Records provided.
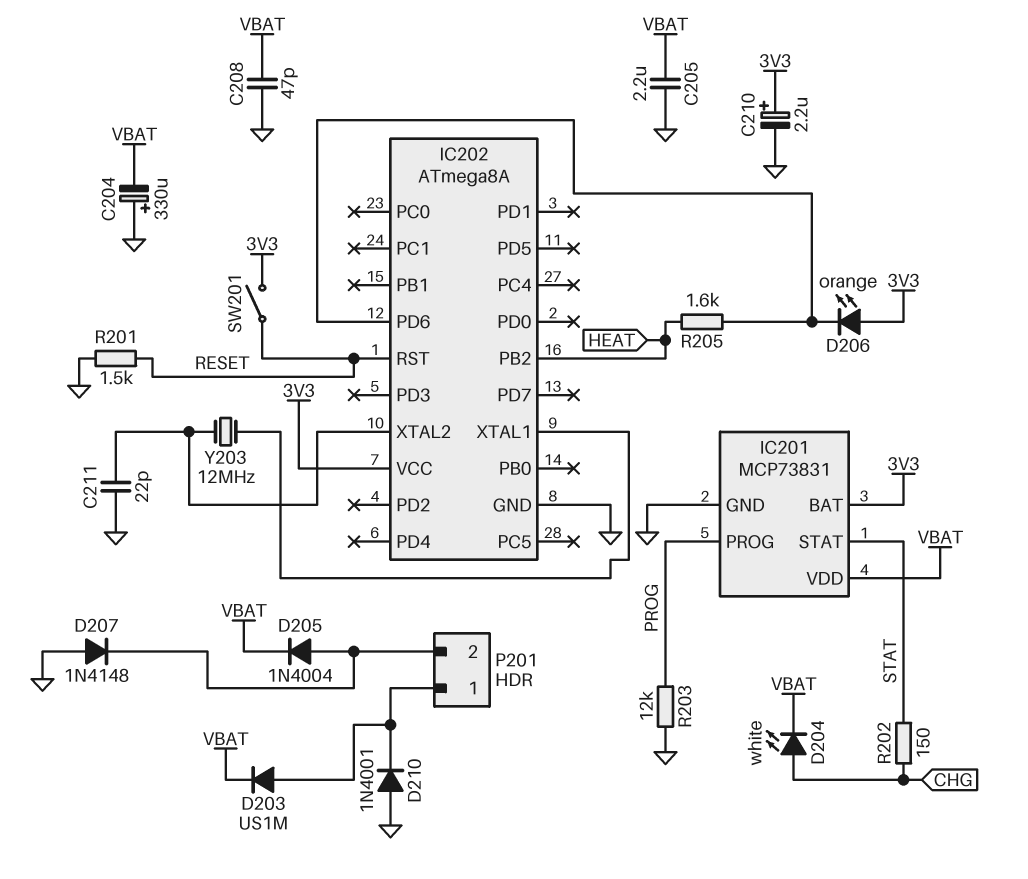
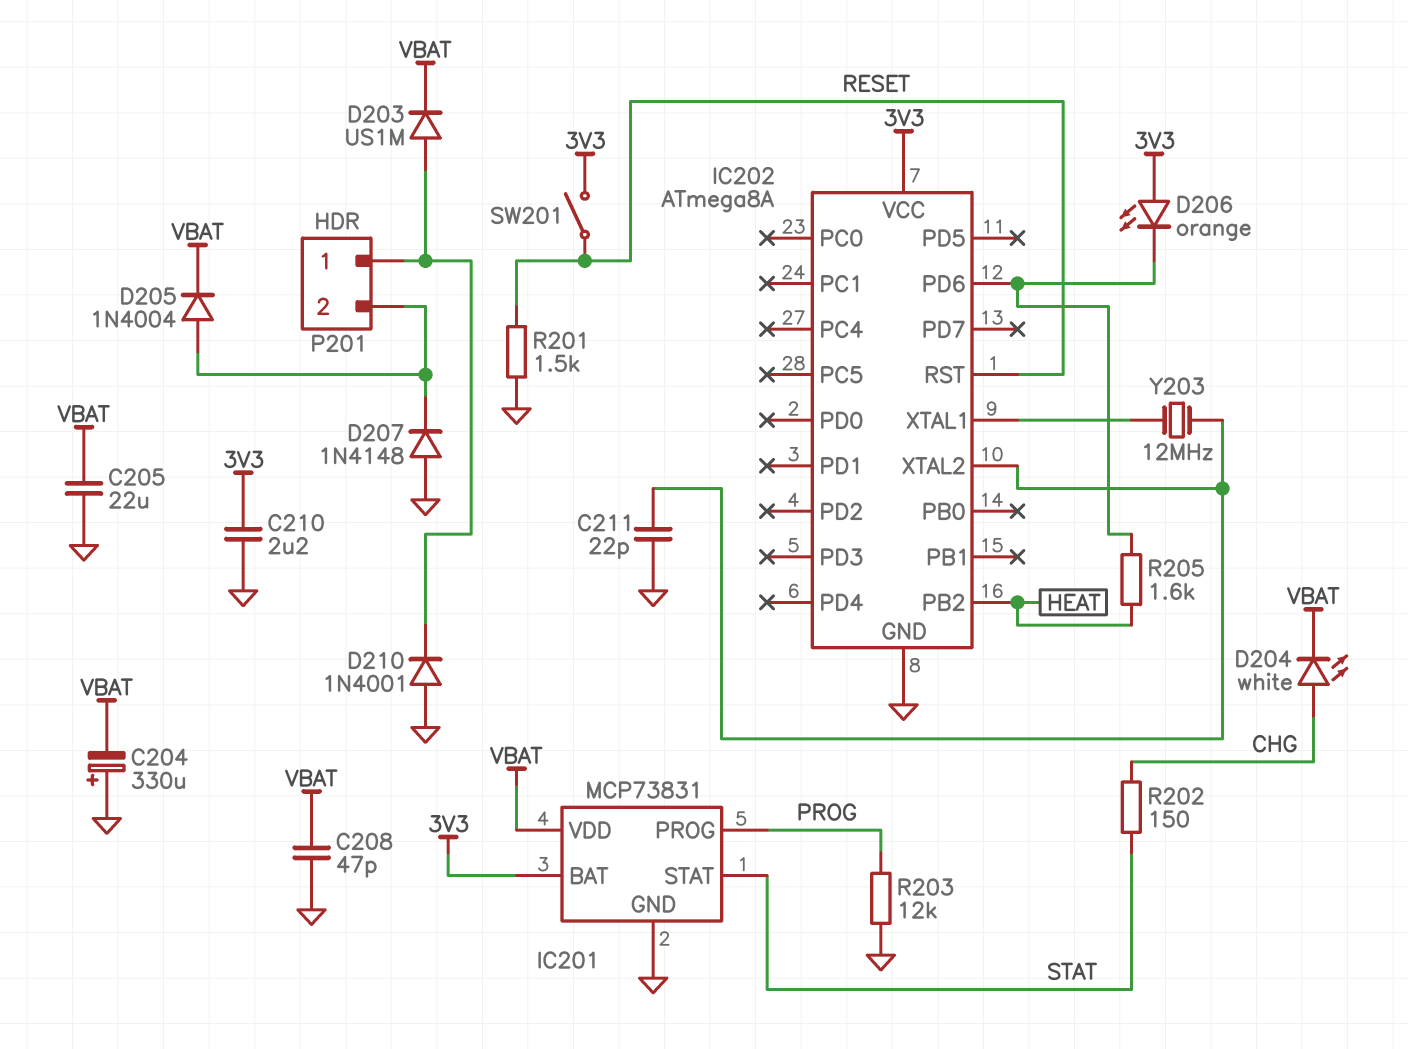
C205: 2.2uF (GND, VBAT) -> 22uF (GND, VBAT)
C210: 2.2uF (plus 3V3, minus GND) -> 2.2uF (3V3, GND)

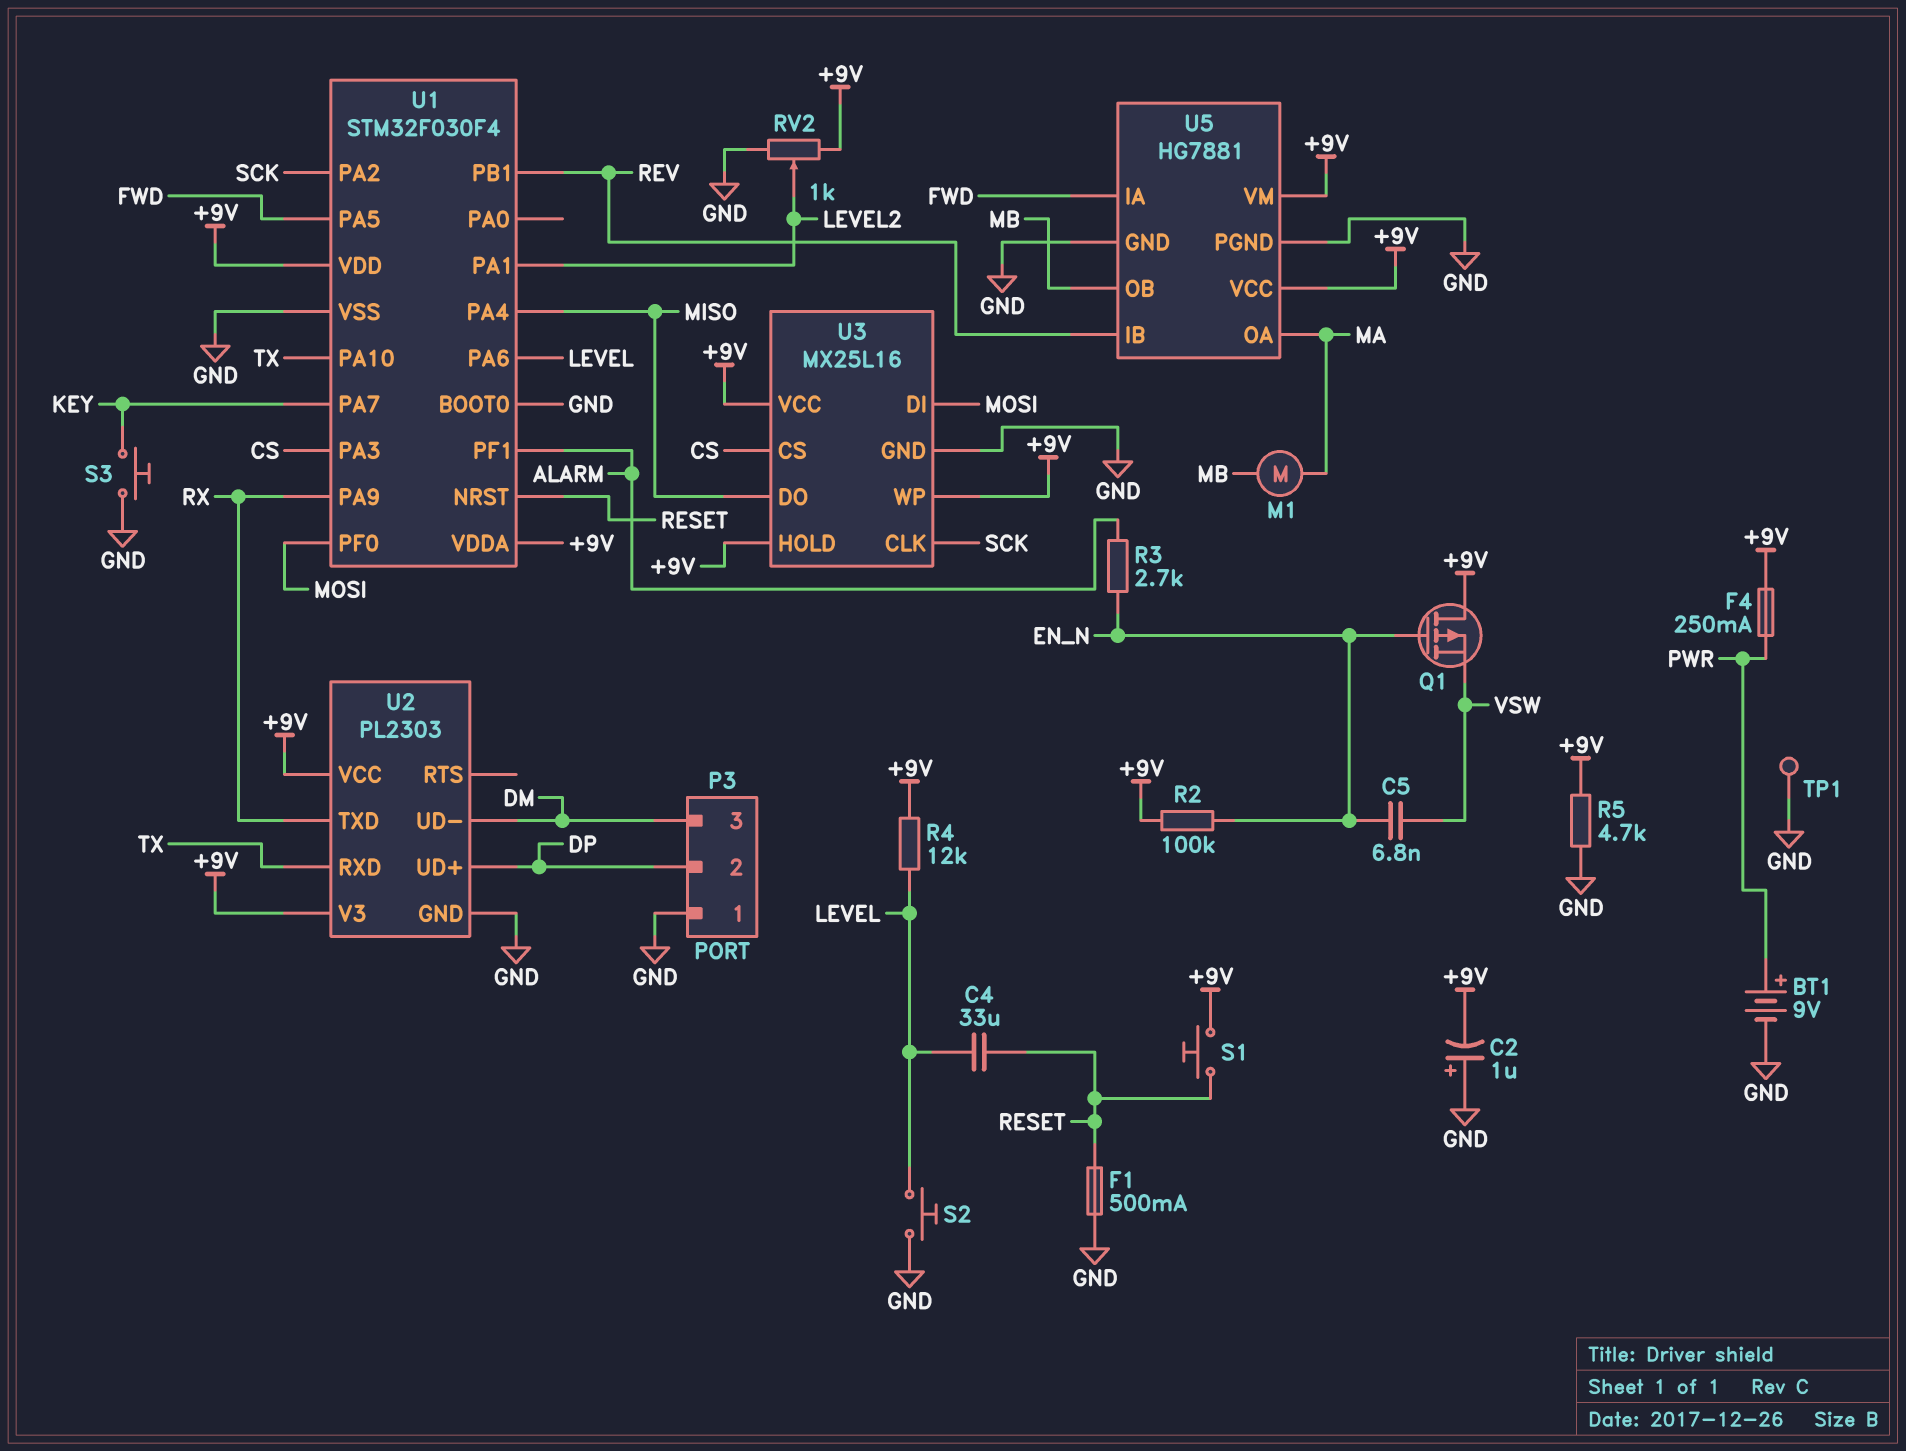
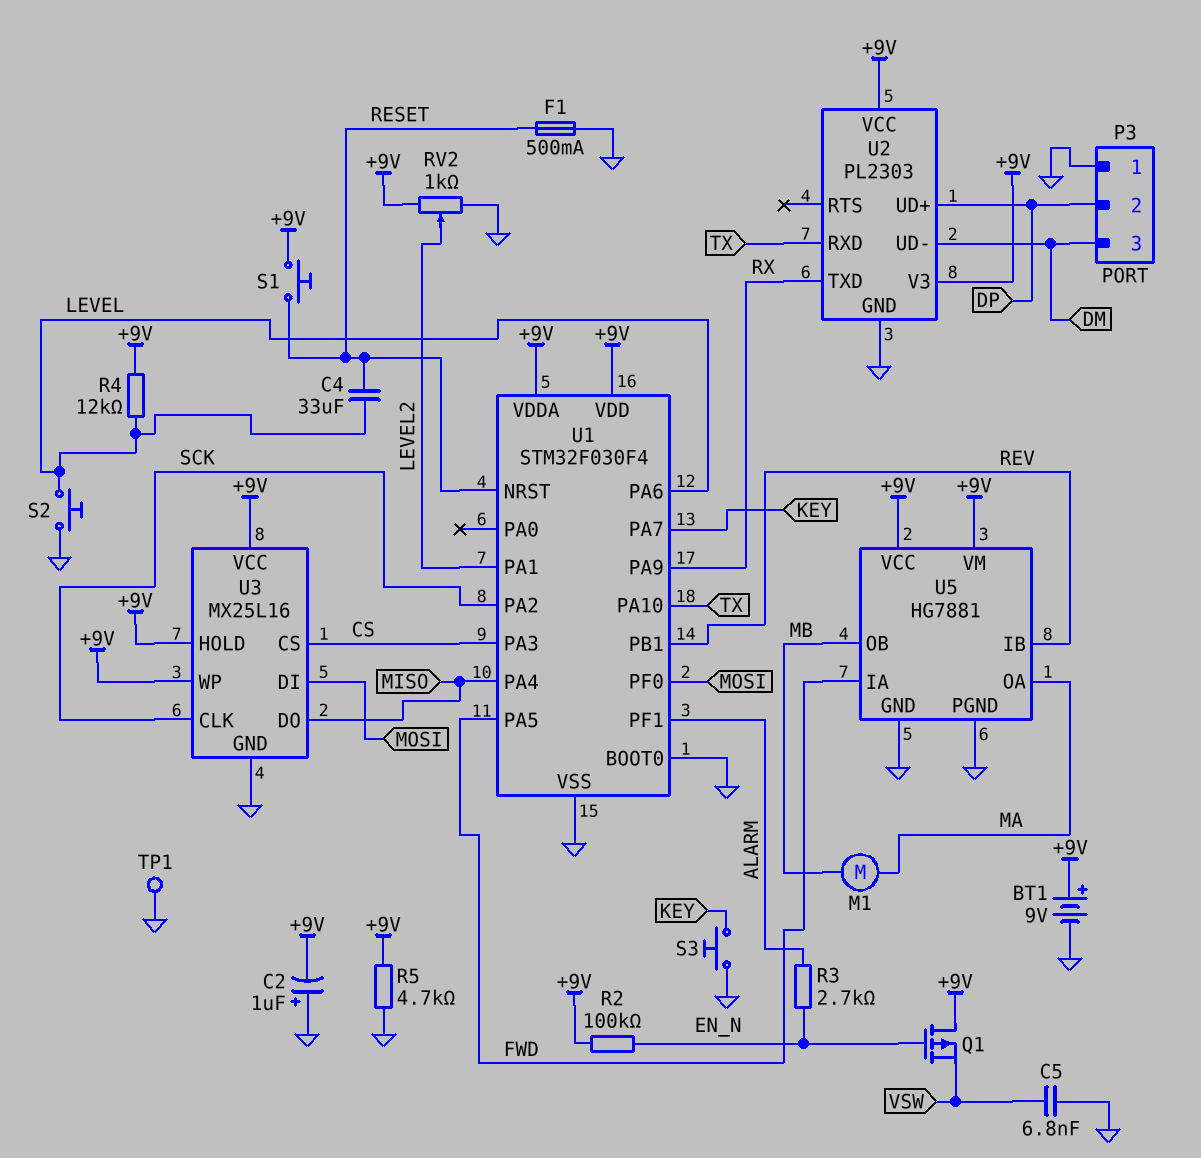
BT1: 9V (plus PWR, minus GND) -> 9V (plus +9V, minus GND)
C5: 6.8nF (EN_N, VSW) -> 6.8nF (GND, VSW)
F4: 250mA (+9V, PWR) -> none

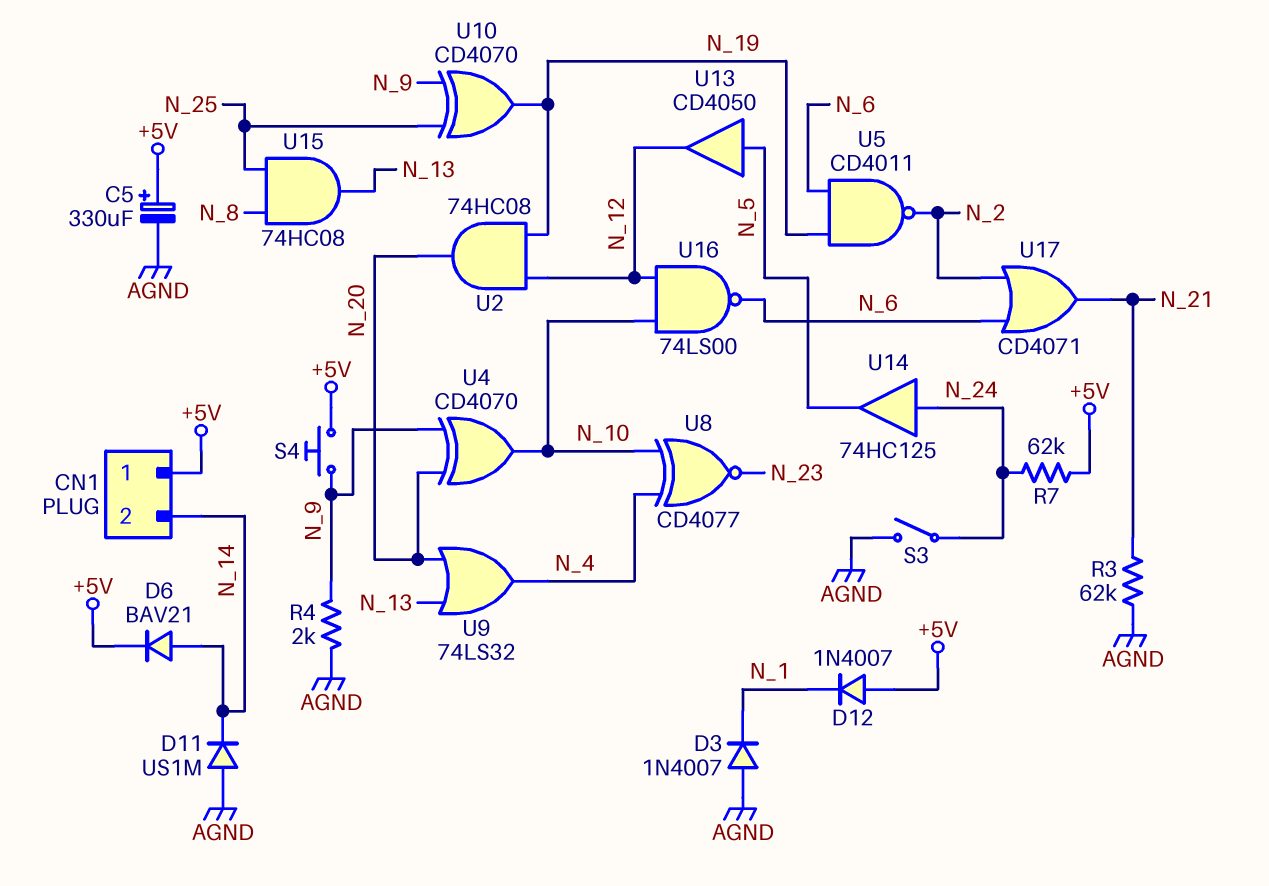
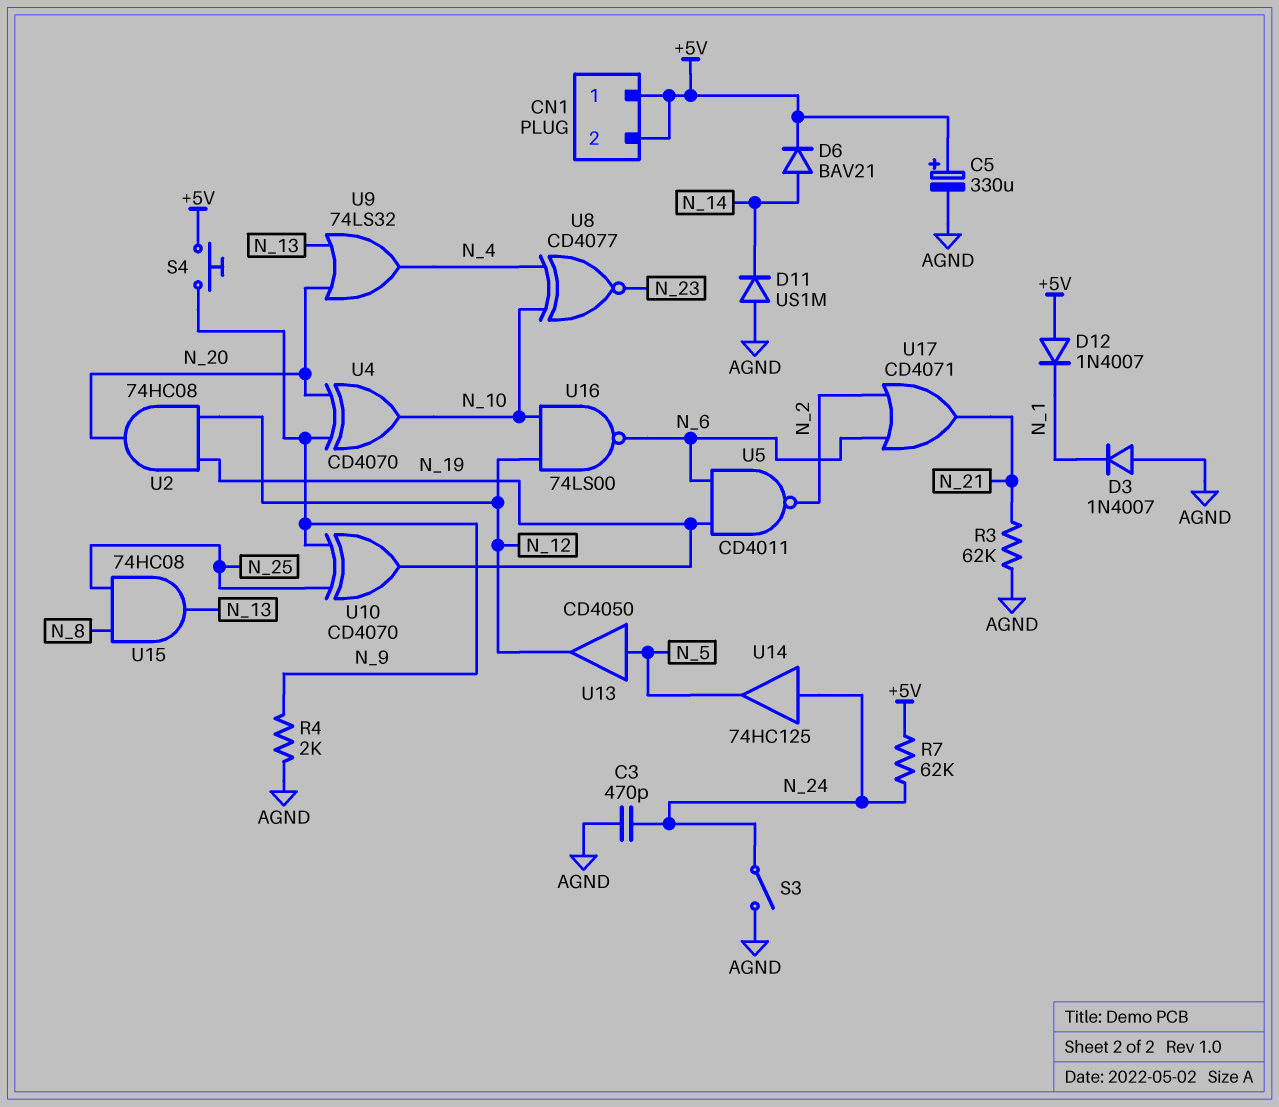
C3: none -> 470pF (AGND, N_24)
CN1 pin 2: N_14 -> +5V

Problem.
Output all the material exactly. The pictures are to be left out.

Exercise solution.
C205: 2.2uF (GND, VBAT) -> 22uF (GND, VBAT)
C210: 2.2uF (plus 3V3, minus GND) -> 2.2uF (3V3, GND)

BT1: 9V (plus PWR, minus GND) -> 9V (plus +9V, minus GND)
C5: 6.8nF (EN_N, VSW) -> 6.8nF (GND, VSW)
F4: 250mA (+9V, PWR) -> none

C3: none -> 470pF (AGND, N_24)
CN1 pin 2: N_14 -> +5V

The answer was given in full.